Work instruction — Print the listing below exactly as written.
──────── Extracted information
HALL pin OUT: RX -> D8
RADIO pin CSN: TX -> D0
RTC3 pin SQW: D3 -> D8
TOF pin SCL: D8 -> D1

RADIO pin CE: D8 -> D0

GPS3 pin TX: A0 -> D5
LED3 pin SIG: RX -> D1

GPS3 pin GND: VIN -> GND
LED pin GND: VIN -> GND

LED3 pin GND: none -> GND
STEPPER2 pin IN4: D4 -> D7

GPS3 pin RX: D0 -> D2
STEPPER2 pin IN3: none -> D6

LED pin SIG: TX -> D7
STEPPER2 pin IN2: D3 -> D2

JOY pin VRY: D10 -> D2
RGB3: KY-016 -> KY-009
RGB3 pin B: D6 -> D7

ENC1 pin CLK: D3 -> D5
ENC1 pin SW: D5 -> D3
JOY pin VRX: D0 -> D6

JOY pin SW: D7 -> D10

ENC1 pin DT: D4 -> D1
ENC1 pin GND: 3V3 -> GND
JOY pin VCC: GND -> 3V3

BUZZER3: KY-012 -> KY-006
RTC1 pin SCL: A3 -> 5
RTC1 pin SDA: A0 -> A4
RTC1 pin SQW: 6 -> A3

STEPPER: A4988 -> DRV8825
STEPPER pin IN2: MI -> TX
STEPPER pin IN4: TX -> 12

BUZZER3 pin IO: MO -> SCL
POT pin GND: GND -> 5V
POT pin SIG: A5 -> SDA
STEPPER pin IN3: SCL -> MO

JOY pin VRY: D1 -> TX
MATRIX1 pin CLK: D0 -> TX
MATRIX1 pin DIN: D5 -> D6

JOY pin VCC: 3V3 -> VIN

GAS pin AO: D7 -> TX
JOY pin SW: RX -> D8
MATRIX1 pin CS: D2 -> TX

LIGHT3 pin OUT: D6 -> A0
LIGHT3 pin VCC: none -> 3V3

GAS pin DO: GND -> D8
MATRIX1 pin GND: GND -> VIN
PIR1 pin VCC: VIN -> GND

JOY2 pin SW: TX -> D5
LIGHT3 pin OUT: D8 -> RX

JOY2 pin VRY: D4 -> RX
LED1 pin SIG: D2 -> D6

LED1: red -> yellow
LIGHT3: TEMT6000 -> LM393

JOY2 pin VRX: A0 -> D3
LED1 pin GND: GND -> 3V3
────────────────
Your response —
HALL pin OUT: RX -> D8
RADIO pin CSN: TX -> D0
RTC3 pin SQW: D3 -> D8
TOF pin SCL: D8 -> D1

RADIO pin CE: D8 -> D0

GPS3 pin TX: A0 -> D5
LED3 pin SIG: RX -> D1

GPS3 pin GND: VIN -> GND
LED pin GND: VIN -> GND

LED3 pin GND: none -> GND
STEPPER2 pin IN4: D4 -> D7

GPS3 pin RX: D0 -> D2
STEPPER2 pin IN3: none -> D6

LED pin SIG: TX -> D7
STEPPER2 pin IN2: D3 -> D2

JOY pin VRY: D10 -> D2
RGB3: KY-016 -> KY-009
RGB3 pin B: D6 -> D7

ENC1 pin CLK: D3 -> D5
ENC1 pin SW: D5 -> D3
JOY pin VRX: D0 -> D6

JOY pin SW: D7 -> D10

ENC1 pin DT: D4 -> D1
ENC1 pin GND: 3V3 -> GND
JOY pin VCC: GND -> 3V3

BUZZER3: KY-012 -> KY-006
RTC1 pin SCL: A3 -> 5
RTC1 pin SDA: A0 -> A4
RTC1 pin SQW: 6 -> A3

STEPPER: A4988 -> DRV8825
STEPPER pin IN2: MI -> TX
STEPPER pin IN4: TX -> 12

BUZZER3 pin IO: MO -> SCL
POT pin GND: GND -> 5V
POT pin SIG: A5 -> SDA
STEPPER pin IN3: SCL -> MO

JOY pin VRY: D1 -> TX
MATRIX1 pin CLK: D0 -> TX
MATRIX1 pin DIN: D5 -> D6

JOY pin VCC: 3V3 -> VIN

GAS pin AO: D7 -> TX
JOY pin SW: RX -> D8
MATRIX1 pin CS: D2 -> TX

LIGHT3 pin OUT: D6 -> A0
LIGHT3 pin VCC: none -> 3V3

GAS pin DO: GND -> D8
MATRIX1 pin GND: GND -> VIN
PIR1 pin VCC: VIN -> GND

JOY2 pin SW: TX -> D5
LIGHT3 pin OUT: D8 -> RX

JOY2 pin VRY: D4 -> RX
LED1 pin SIG: D2 -> D6

LED1: red -> yellow
LIGHT3: TEMT6000 -> LM393

JOY2 pin VRX: A0 -> D3
LED1 pin GND: GND -> 3V3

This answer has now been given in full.